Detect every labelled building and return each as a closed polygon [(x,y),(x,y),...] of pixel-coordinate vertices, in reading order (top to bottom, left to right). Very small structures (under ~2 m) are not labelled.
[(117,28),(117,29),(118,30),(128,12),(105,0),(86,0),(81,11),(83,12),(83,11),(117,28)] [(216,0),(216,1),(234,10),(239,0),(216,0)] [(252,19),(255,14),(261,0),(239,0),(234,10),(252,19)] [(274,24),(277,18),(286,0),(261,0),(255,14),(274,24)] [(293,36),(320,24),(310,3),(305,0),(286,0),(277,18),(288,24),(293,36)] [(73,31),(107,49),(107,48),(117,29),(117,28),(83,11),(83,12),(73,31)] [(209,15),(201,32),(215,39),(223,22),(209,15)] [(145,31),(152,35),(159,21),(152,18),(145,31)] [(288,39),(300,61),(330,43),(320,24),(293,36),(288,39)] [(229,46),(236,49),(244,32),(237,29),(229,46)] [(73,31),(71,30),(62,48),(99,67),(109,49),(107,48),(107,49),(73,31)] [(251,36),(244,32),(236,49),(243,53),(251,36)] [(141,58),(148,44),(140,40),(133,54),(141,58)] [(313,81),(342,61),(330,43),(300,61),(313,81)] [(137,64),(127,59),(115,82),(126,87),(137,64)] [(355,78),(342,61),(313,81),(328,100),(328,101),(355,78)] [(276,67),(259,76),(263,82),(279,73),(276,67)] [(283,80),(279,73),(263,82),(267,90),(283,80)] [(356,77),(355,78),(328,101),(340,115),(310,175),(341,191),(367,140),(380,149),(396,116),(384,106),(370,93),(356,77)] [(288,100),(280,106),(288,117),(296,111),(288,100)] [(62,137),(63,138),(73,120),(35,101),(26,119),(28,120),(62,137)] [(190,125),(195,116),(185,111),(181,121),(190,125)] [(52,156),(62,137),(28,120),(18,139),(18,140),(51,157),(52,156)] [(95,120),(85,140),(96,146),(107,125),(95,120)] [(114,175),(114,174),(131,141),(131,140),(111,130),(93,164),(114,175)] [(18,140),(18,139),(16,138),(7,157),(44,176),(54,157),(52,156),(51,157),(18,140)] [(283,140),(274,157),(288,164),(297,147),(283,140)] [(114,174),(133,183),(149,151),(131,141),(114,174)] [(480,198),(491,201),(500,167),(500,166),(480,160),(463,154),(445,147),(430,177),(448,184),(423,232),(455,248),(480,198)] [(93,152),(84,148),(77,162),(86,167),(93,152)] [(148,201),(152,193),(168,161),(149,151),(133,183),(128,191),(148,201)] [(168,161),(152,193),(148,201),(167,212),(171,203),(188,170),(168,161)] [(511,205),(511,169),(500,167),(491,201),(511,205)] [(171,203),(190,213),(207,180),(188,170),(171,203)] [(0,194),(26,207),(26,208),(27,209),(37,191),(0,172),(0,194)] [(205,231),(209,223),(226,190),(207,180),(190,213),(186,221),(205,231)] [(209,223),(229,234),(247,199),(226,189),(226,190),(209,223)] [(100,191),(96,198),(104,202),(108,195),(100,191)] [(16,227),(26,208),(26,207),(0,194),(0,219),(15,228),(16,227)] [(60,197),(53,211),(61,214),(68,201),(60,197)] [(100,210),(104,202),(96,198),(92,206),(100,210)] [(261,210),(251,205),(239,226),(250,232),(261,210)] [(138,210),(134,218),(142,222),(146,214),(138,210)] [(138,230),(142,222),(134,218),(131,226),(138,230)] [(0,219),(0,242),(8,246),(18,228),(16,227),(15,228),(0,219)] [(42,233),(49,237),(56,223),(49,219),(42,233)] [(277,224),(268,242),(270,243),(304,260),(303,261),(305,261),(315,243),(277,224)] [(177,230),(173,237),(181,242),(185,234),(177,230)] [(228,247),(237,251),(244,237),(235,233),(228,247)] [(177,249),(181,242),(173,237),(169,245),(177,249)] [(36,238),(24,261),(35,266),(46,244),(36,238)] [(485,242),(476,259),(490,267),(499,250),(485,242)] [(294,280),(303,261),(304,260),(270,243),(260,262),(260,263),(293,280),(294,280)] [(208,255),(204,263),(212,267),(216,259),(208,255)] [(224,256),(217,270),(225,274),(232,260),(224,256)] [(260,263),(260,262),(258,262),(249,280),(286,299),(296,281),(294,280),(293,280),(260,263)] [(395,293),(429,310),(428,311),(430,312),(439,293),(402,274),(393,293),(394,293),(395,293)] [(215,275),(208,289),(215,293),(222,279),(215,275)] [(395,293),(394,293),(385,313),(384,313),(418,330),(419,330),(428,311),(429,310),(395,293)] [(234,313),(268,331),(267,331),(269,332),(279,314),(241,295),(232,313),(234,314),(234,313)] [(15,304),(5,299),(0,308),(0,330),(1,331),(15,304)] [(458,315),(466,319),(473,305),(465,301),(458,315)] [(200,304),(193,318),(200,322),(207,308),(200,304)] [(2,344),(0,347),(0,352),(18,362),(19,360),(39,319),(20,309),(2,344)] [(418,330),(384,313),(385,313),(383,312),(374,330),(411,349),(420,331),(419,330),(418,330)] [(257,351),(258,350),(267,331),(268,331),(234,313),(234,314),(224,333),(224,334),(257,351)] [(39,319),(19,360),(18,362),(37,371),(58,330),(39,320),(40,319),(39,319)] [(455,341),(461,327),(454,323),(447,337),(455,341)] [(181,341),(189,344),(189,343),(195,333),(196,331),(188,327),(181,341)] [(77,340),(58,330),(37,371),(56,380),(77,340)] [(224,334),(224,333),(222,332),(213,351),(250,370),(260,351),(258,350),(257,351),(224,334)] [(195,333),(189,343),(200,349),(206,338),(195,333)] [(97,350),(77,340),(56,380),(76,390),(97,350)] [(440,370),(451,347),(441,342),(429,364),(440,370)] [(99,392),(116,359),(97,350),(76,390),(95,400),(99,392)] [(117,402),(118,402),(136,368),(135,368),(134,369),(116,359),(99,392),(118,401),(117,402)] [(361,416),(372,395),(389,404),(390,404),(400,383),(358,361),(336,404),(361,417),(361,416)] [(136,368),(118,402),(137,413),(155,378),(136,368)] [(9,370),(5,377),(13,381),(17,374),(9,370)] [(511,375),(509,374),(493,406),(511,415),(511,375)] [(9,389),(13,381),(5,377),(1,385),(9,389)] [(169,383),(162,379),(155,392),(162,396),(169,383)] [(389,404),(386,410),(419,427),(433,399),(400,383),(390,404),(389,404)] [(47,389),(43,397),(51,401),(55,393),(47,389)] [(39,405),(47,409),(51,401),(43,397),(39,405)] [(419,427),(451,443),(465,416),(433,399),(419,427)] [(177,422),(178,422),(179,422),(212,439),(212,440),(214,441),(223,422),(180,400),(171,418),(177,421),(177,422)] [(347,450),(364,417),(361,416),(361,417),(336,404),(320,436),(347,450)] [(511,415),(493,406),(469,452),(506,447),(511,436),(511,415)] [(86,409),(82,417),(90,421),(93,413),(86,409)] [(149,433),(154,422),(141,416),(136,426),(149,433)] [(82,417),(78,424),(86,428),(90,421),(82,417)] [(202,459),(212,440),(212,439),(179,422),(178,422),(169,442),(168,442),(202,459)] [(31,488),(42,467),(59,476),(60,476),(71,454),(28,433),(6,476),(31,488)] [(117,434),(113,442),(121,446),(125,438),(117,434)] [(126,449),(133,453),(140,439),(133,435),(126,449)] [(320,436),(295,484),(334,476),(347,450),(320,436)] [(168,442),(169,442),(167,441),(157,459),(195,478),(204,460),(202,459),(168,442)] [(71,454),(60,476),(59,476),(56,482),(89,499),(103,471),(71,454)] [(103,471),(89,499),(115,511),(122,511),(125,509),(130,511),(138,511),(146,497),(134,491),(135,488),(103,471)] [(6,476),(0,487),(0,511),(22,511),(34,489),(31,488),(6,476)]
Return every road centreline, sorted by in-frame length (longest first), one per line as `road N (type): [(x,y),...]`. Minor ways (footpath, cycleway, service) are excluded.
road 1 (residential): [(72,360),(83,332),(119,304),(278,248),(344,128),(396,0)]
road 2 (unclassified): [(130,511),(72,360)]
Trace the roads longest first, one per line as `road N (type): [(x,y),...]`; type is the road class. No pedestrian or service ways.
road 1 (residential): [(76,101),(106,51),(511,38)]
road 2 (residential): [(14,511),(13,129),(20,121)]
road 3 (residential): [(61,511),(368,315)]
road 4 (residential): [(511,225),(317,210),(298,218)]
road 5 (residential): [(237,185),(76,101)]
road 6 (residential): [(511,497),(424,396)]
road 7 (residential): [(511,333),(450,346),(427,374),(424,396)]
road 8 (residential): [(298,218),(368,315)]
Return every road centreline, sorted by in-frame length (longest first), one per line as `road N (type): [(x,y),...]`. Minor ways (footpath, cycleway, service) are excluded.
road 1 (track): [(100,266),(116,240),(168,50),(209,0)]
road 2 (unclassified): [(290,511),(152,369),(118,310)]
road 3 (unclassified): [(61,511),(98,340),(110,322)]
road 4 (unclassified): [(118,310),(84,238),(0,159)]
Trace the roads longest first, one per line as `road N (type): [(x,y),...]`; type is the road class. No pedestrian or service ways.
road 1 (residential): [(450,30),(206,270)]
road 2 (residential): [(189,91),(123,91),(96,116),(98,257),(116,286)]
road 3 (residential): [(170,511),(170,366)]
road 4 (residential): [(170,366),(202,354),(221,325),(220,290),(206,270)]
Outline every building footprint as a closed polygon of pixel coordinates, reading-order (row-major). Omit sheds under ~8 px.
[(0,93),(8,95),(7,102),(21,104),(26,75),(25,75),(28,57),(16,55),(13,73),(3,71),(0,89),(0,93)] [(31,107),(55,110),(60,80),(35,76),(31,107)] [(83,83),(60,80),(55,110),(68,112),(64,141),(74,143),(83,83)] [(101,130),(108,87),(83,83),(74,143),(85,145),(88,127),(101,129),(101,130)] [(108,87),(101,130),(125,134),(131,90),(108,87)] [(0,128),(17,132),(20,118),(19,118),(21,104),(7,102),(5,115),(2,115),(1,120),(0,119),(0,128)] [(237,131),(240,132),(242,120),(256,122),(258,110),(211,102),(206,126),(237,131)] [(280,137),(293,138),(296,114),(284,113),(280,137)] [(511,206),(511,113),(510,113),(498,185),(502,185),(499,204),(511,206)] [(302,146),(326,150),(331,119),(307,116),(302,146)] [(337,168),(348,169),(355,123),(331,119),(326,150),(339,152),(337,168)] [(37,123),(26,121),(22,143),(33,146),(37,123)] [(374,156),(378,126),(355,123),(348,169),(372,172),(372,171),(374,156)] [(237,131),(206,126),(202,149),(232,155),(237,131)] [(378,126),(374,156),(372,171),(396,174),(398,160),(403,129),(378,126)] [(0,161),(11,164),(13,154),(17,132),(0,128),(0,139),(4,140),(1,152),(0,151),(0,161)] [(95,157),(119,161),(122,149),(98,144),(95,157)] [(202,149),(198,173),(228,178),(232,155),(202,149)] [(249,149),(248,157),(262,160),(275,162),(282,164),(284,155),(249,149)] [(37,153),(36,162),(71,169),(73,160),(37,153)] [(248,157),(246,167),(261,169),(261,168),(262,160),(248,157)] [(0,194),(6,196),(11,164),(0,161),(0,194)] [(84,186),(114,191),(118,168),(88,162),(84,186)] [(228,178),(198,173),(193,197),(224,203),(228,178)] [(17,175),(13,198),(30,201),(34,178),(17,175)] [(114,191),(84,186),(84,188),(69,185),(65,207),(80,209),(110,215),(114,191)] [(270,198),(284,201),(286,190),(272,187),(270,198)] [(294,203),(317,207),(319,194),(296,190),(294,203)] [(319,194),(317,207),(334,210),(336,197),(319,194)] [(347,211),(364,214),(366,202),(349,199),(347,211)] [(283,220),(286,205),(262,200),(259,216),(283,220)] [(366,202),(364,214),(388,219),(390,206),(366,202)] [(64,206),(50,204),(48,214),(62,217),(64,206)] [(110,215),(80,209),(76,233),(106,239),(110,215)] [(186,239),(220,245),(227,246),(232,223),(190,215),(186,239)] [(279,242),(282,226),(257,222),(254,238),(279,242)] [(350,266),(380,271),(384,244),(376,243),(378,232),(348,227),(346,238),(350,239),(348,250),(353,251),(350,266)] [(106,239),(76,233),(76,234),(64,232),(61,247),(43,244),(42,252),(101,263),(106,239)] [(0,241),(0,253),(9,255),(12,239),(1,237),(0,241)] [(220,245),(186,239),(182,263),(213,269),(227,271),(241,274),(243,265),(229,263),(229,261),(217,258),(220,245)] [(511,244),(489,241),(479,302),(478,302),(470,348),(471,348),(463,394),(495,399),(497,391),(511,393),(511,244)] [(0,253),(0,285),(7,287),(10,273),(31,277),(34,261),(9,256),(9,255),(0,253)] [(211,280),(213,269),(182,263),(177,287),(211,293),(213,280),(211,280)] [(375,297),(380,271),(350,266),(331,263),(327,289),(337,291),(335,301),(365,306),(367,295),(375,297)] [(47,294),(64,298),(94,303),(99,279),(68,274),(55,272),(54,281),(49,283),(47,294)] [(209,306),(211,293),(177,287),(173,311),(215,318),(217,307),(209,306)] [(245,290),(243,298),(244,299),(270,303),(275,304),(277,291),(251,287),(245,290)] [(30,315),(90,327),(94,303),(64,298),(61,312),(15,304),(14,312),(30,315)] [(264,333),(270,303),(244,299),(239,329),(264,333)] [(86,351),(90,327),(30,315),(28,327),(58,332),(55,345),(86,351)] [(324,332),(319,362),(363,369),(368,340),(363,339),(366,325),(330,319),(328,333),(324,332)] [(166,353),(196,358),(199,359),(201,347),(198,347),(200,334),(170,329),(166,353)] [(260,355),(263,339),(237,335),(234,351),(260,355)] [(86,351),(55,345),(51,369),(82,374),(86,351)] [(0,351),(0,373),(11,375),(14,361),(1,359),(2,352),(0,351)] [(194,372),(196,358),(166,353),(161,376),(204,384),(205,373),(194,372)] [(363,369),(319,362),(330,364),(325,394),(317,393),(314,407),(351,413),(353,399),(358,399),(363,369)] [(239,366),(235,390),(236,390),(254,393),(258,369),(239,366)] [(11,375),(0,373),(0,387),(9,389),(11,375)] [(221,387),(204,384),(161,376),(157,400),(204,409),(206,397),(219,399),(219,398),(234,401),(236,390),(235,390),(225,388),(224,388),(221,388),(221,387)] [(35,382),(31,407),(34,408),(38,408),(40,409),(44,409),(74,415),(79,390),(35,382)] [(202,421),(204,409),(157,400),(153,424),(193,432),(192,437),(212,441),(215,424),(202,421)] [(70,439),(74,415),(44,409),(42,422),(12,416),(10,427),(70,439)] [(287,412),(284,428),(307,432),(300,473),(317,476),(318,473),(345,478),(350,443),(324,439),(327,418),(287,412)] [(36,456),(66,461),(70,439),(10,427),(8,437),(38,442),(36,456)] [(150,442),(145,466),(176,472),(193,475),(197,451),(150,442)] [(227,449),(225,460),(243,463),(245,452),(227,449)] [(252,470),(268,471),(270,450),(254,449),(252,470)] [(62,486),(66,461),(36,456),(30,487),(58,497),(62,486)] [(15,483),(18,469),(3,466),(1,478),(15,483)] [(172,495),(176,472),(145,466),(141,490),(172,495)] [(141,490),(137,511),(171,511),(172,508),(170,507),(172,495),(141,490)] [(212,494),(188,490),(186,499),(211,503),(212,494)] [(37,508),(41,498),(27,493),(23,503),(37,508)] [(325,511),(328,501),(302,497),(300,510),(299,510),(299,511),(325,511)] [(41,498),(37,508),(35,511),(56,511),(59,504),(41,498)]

--

# [EXERCISE OBJECTIVE]
Copy out every row above that contains the string "unclassified", reproducing each such line in full.

# [FINAL RESULT]
road 2 (unclassified): [(130,511),(72,360)]
road 2 (unclassified): [(290,511),(152,369),(118,310)]
road 3 (unclassified): [(61,511),(98,340),(110,322)]
road 4 (unclassified): [(118,310),(84,238),(0,159)]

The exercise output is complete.